### Directive
If a line in the records below holds the word "none", copy it.

### Data
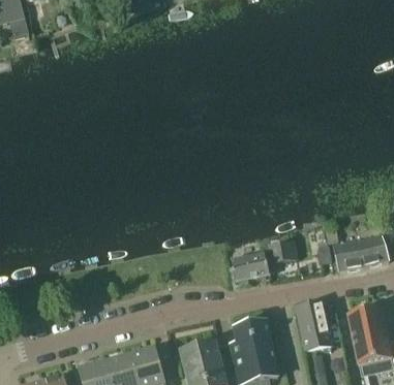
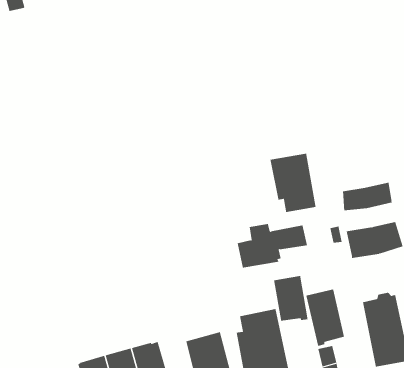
building: none -> [270,153,316,213]
building: none -> [342,182,393,211]
building: none -> [273,275,308,322]

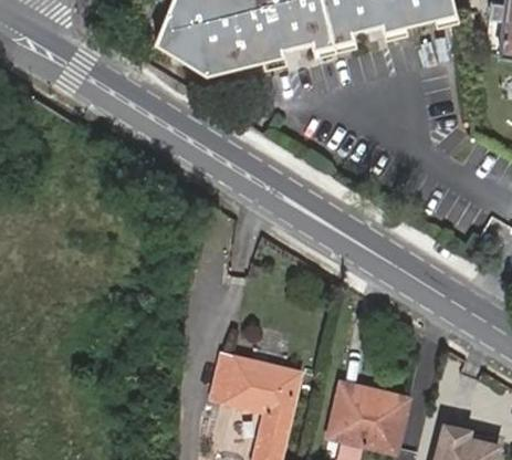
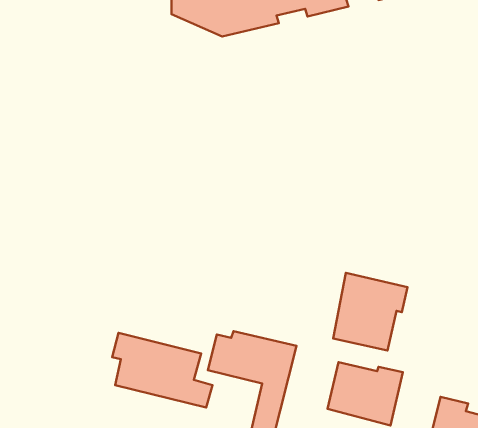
building: none -> [333,273,408,351]
building: none -> [112,333,212,408]

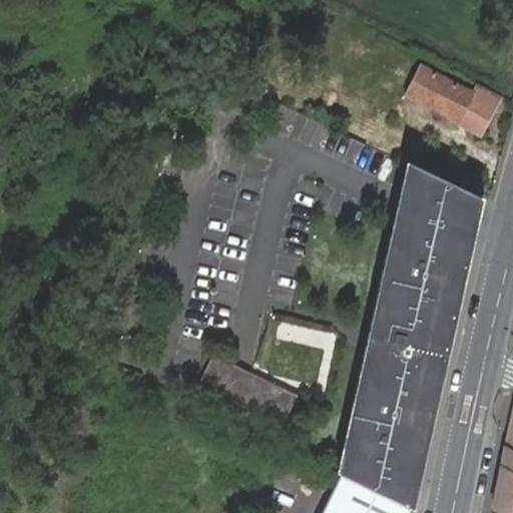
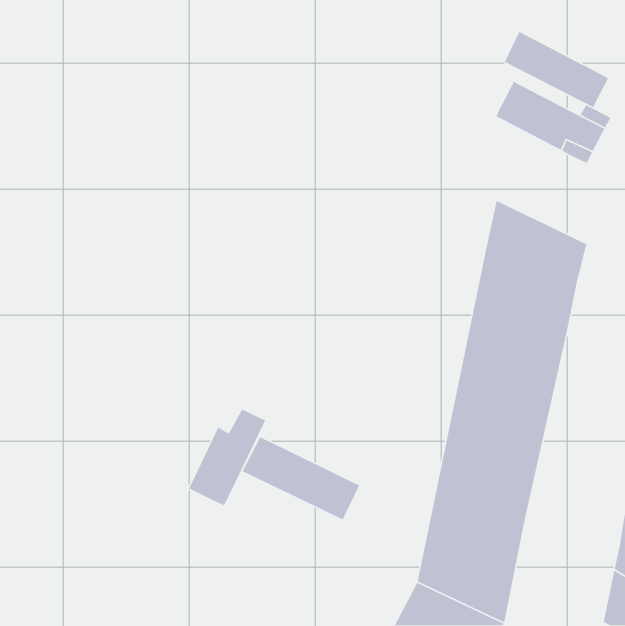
building: none -> [504,31,609,108]
building: none -> [188,409,266,506]

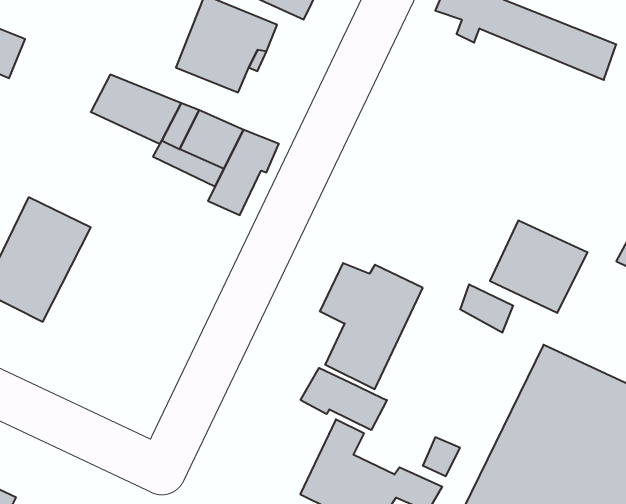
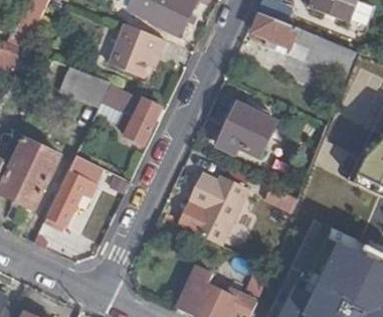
building: [490,220,588,313] -> [221,104,276,156]
building: none -> [42,153,102,228]
building: [301,368,387,430] -> none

### Final answer
building: none -> [270,153,316,213]
building: none -> [342,182,393,211]
building: none -> [273,275,308,322]
building: none -> [333,273,408,351]
building: none -> [112,333,212,408]
building: none -> [504,31,609,108]
building: none -> [188,409,266,506]
building: none -> [42,153,102,228]
building: [301,368,387,430] -> none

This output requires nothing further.